- _DATA EXTRACTS_
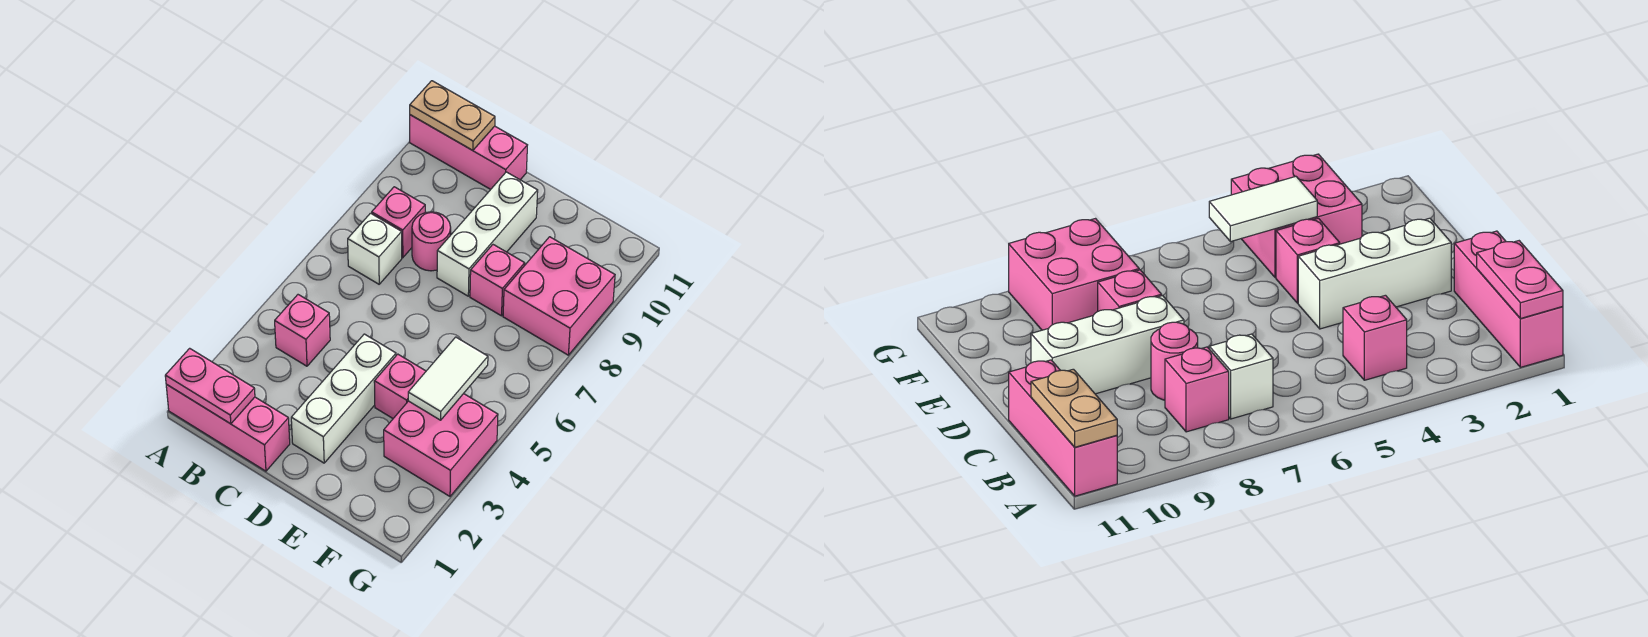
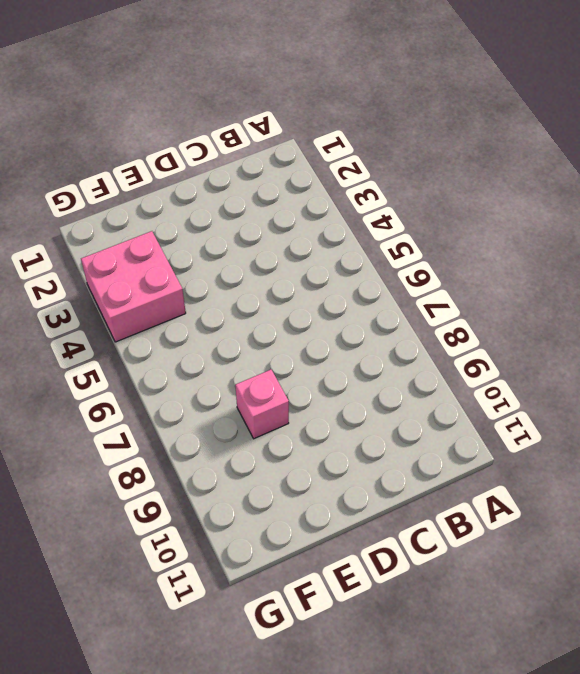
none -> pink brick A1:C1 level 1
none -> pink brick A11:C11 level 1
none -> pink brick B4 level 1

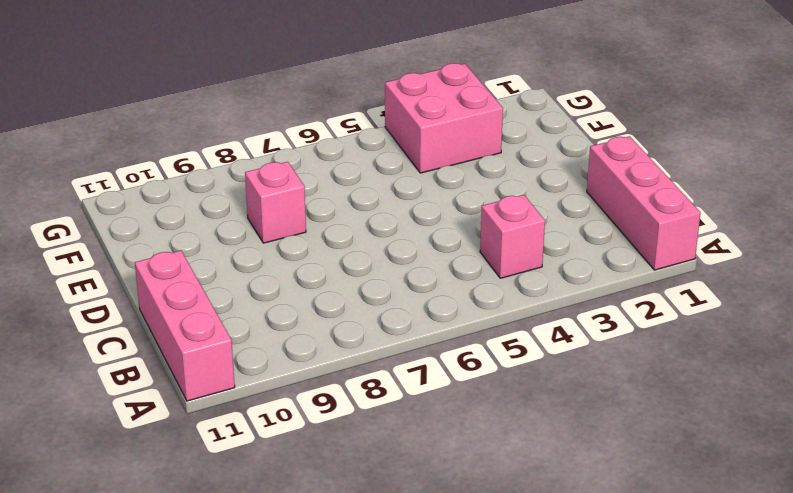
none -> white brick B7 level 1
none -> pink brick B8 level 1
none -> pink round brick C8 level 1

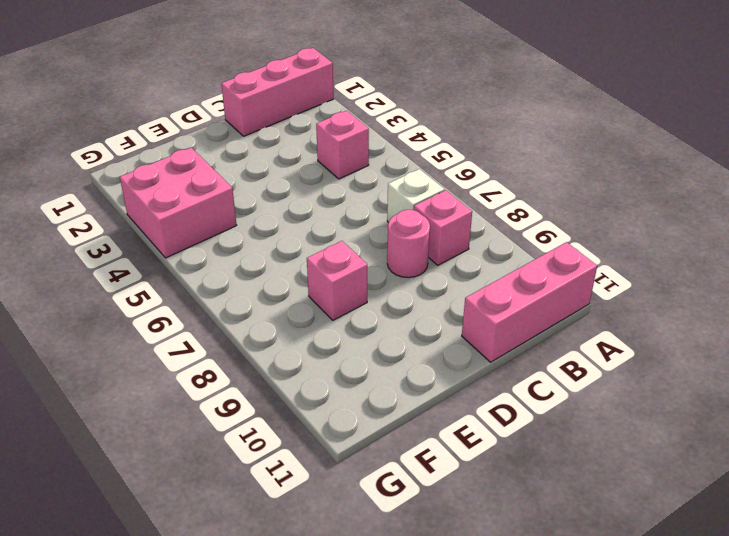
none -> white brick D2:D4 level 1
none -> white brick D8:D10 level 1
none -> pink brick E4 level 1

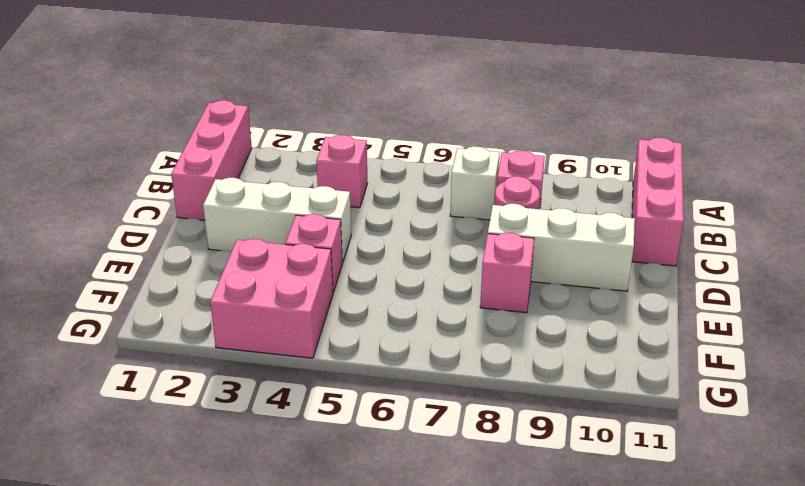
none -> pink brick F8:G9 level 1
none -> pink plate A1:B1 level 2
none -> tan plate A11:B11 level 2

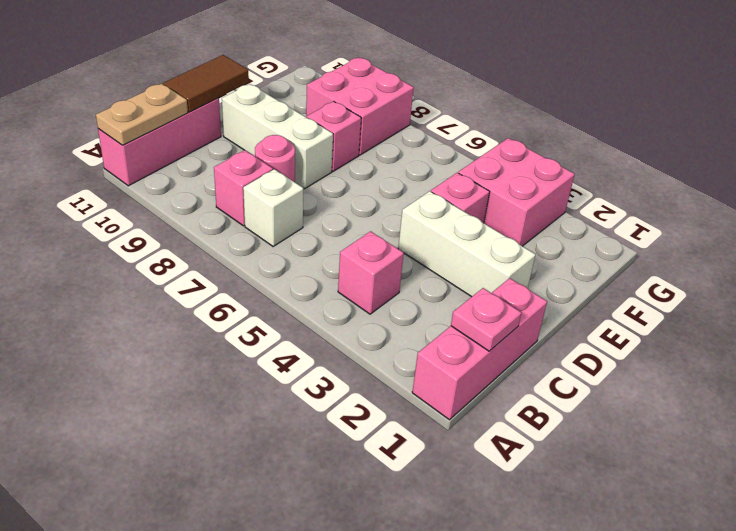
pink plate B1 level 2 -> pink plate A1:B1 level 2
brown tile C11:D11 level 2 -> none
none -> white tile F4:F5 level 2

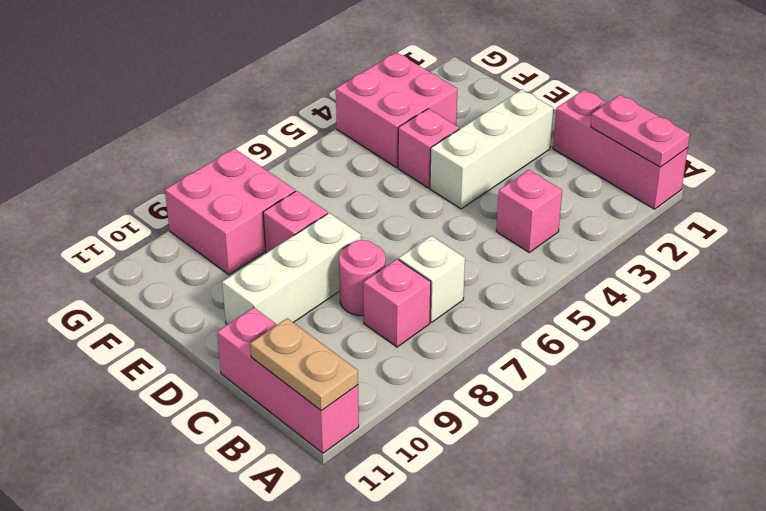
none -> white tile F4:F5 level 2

--

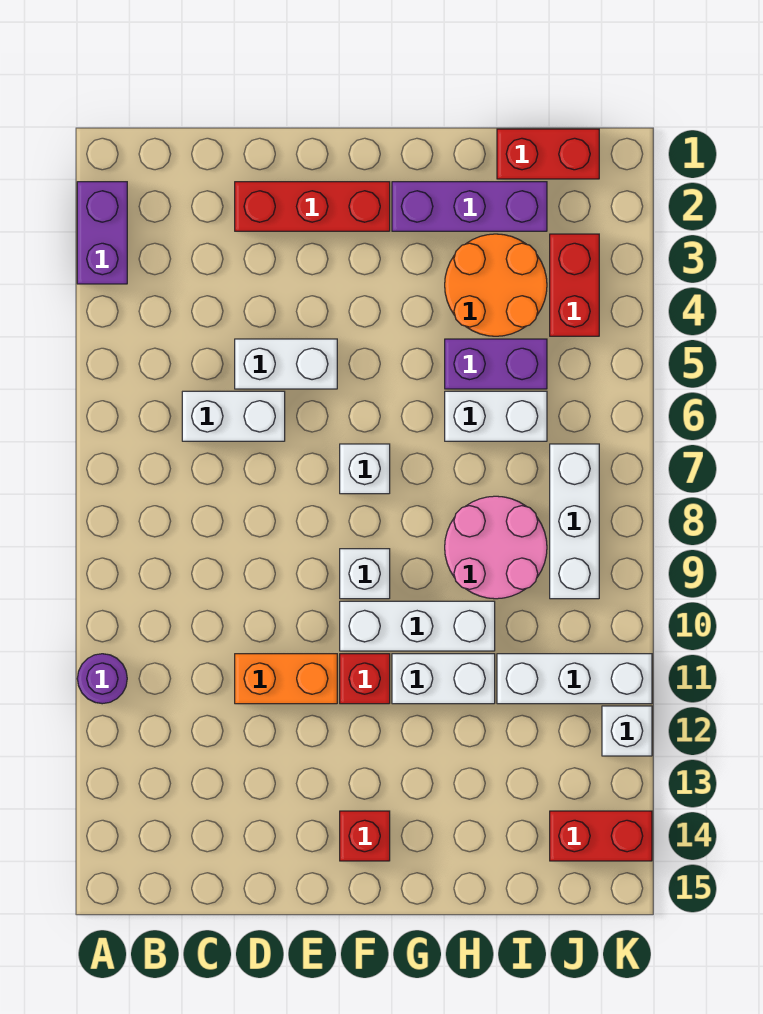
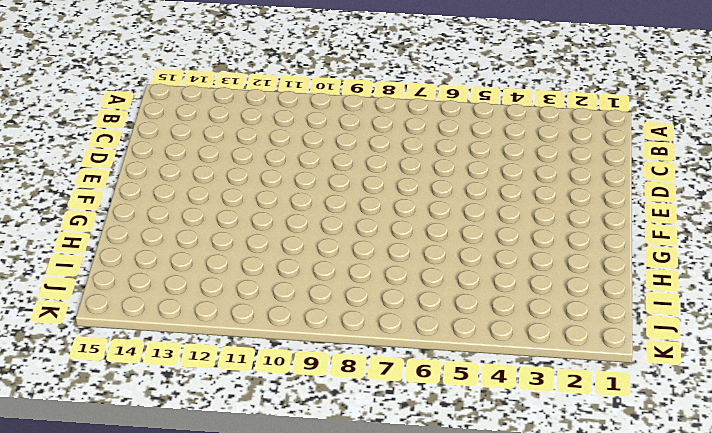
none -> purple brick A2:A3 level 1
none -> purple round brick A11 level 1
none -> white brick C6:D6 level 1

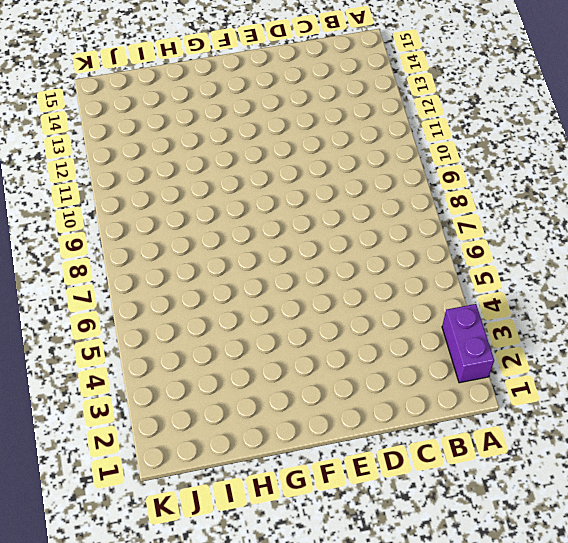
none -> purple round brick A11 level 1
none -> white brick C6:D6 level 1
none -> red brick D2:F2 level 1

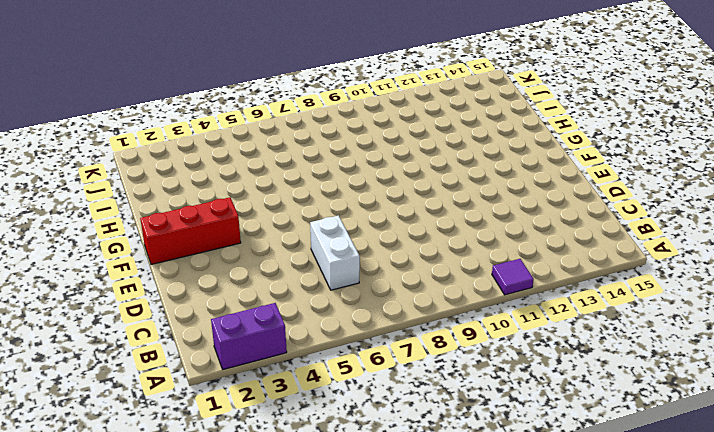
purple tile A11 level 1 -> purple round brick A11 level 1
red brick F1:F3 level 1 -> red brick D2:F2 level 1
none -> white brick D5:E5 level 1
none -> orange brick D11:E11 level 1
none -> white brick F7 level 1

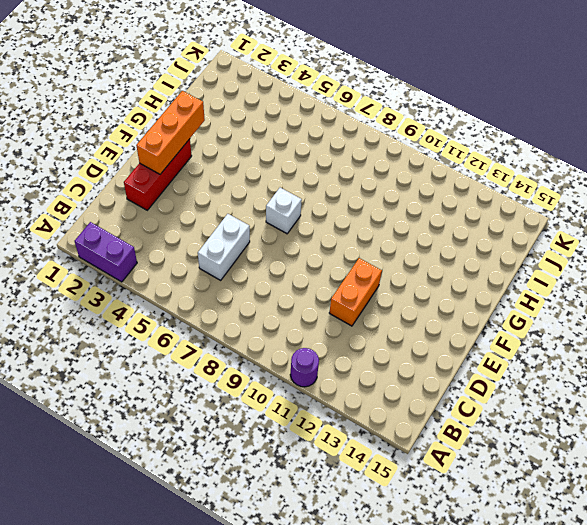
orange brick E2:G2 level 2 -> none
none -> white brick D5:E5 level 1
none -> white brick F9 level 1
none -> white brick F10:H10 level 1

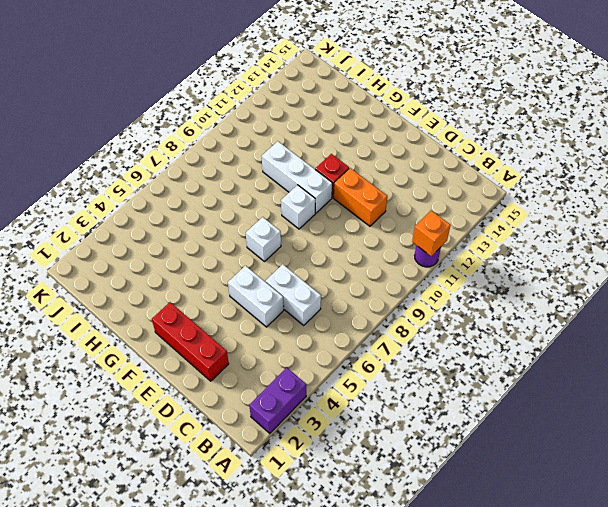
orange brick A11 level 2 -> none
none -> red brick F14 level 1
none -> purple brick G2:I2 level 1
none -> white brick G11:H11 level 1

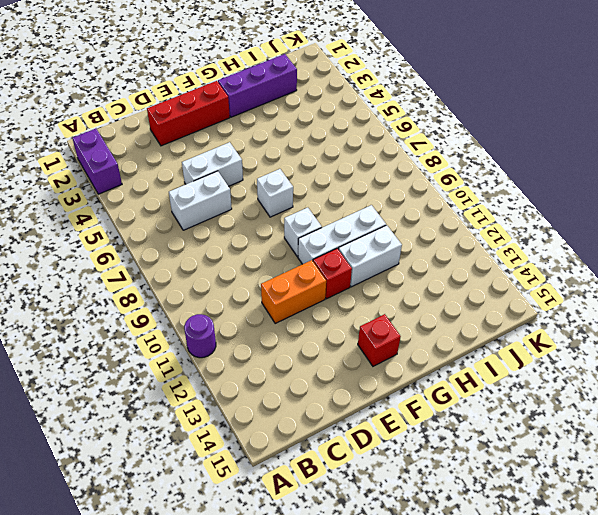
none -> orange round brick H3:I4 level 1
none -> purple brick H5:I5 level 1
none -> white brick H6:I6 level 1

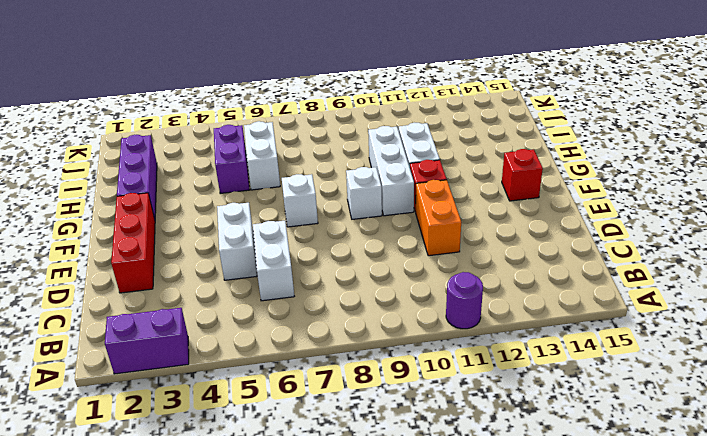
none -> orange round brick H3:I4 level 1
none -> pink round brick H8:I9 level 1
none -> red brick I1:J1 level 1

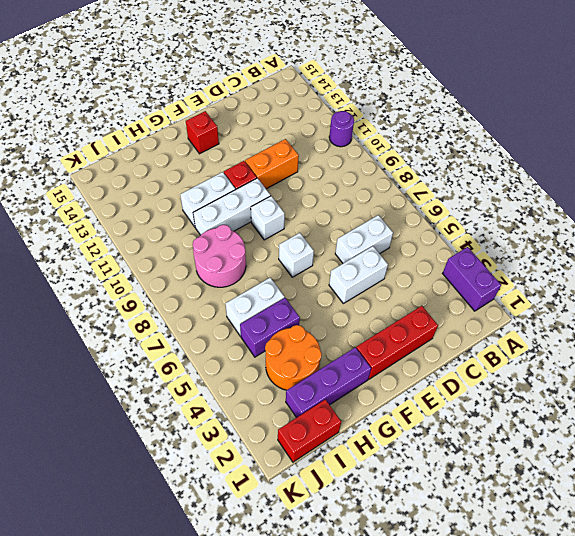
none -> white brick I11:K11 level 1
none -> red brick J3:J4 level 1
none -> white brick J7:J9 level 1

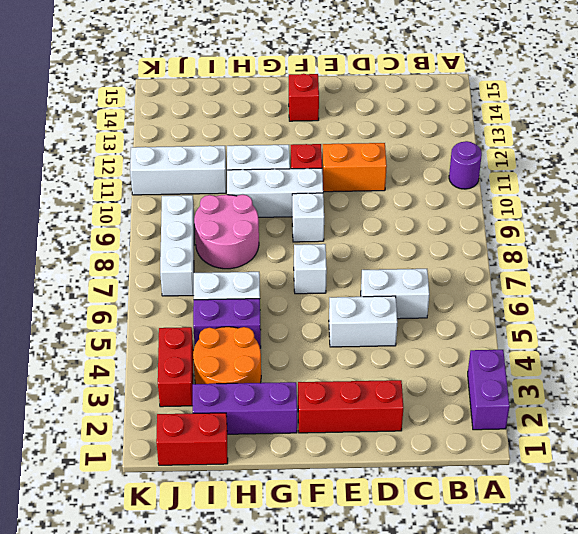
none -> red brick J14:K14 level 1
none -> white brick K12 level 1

- _WHAT TO WORK ON_
Please go through the entries and show every line with the word "orange".

- _WRITTEN REPLY_
none -> orange brick D11:E11 level 1
orange brick E2:G2 level 2 -> none
orange brick A11 level 2 -> none
none -> orange round brick H3:I4 level 1
none -> orange round brick H3:I4 level 1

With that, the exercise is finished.